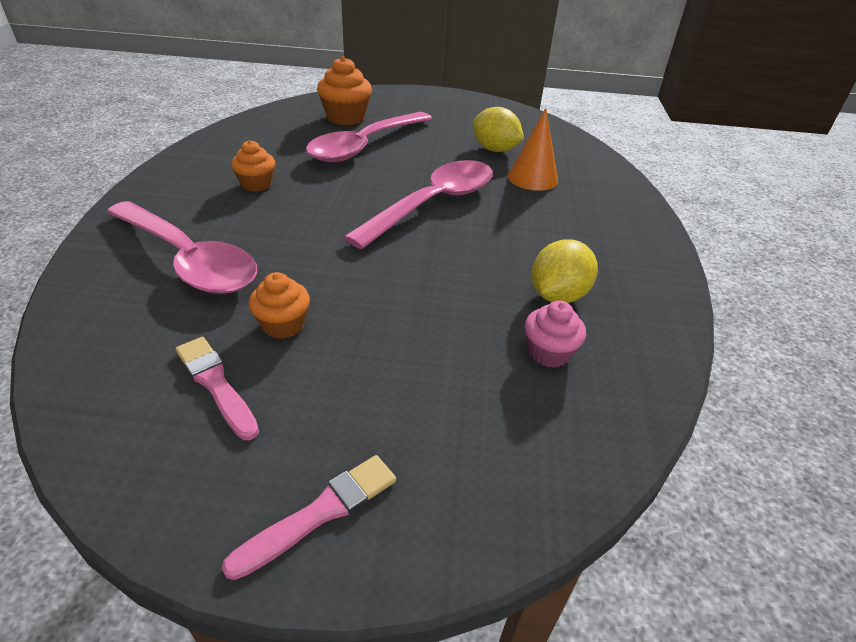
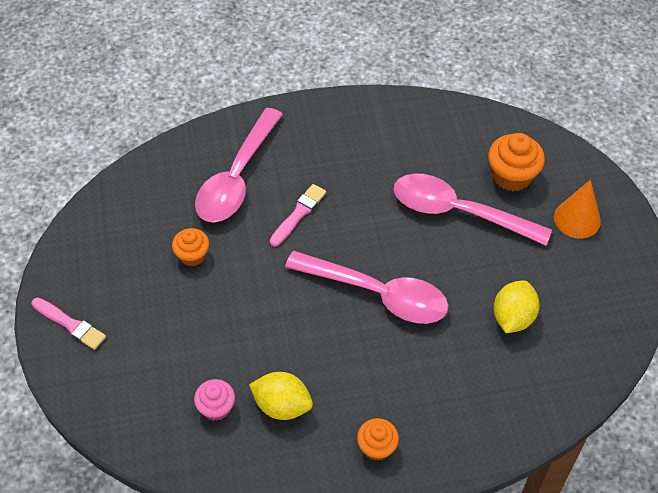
camera: 75 degrees right, 15 degrees up
(216, 384) = (135, 246): pink brush -> pink brush (298, 214)
(256, 184) = (349, 168): orange cupcake -> orange cupcake (377, 447)
(532, 178) = (466, 361): orange cone -> orange cone (577, 219)

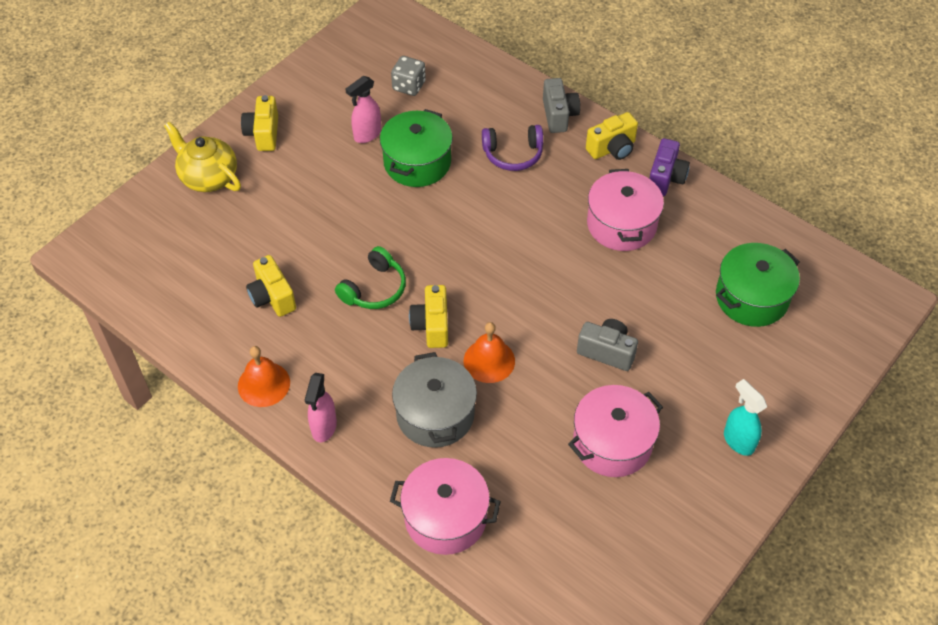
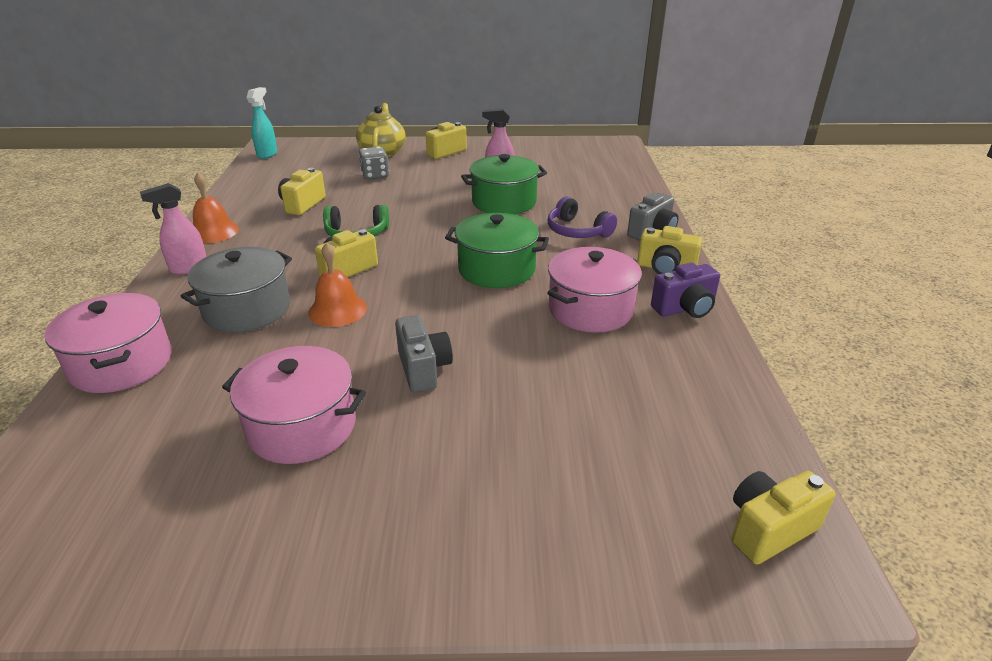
camera: 50 degrees right, 20 degrees down
(409, 86) = (568, 173): grey dice -> grey dice (375, 175)
(738, 441) = (398, 533): turquoise spray bottle -> turquoise spray bottle (267, 154)
(751, 297) = (629, 436): green pot -> green pot (496, 269)
(853, 294) = (769, 529): none -> yellow camera

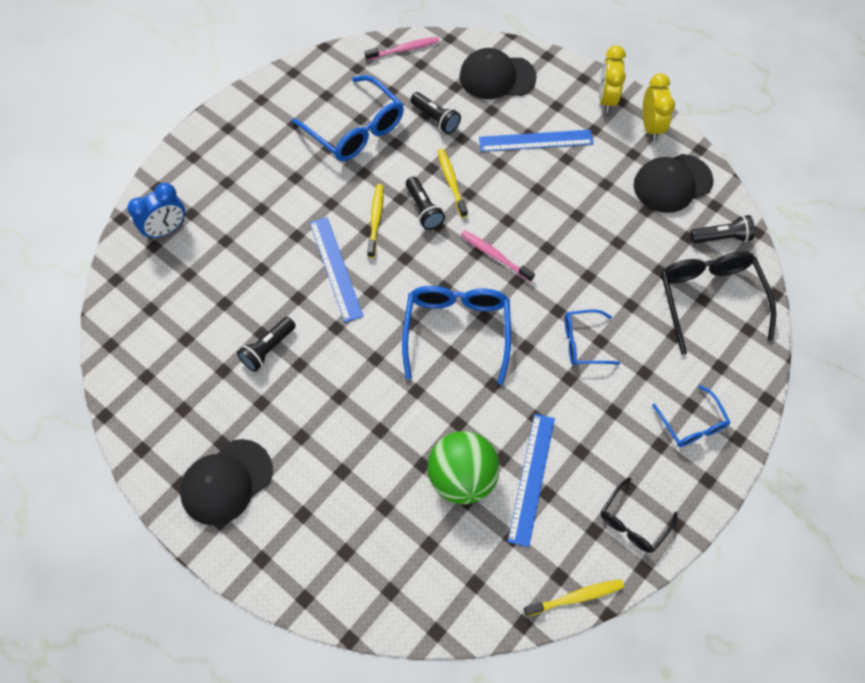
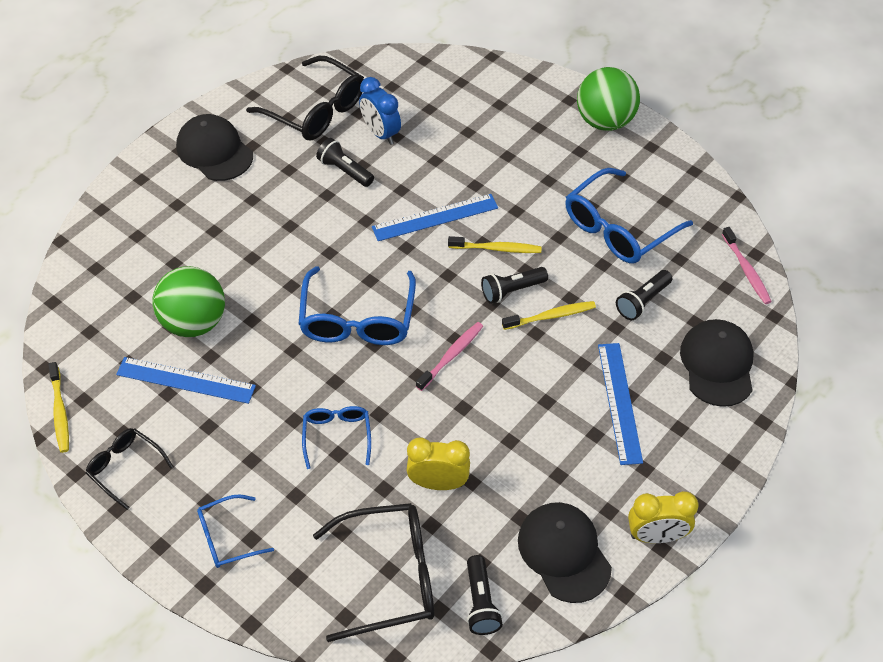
camera: 90 degrees right, 10 degrees down
(166, 230) = (479, 89): blue clock -> blue clock (381, 133)
(176, 381) = (316, 110): none -> black glasses
(225, 131) = (605, 121): none -> green ball
(457, 330) = (357, 319): blue glasses -> blue glasses turned 90 degrees clockwise
(606, 99) = (697, 486): yellow clock -> yellow clock (438, 483)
.....
- To do
Each line of the data should be quoted exactly, with pictures left out.

- Solution to this exercise
camera: 75 degrees right, 15 degrees up
(216, 384) = (135, 246): pink brush -> pink brush (298, 214)
(256, 184) = (349, 168): orange cupcake -> orange cupcake (377, 447)
(532, 178) = (466, 361): orange cone -> orange cone (577, 219)

camera: 50 degrees right, 20 degrees down
(409, 86) = (568, 173): grey dice -> grey dice (375, 175)
(738, 441) = (398, 533): turquoise spray bottle -> turquoise spray bottle (267, 154)
(751, 297) = (629, 436): green pot -> green pot (496, 269)
(853, 294) = (769, 529): none -> yellow camera

camera: 90 degrees right, 10 degrees down
(166, 230) = (479, 89): blue clock -> blue clock (381, 133)
(176, 381) = (316, 110): none -> black glasses
(225, 131) = (605, 121): none -> green ball
(457, 330) = (357, 319): blue glasses -> blue glasses turned 90 degrees clockwise
(606, 99) = (697, 486): yellow clock -> yellow clock (438, 483)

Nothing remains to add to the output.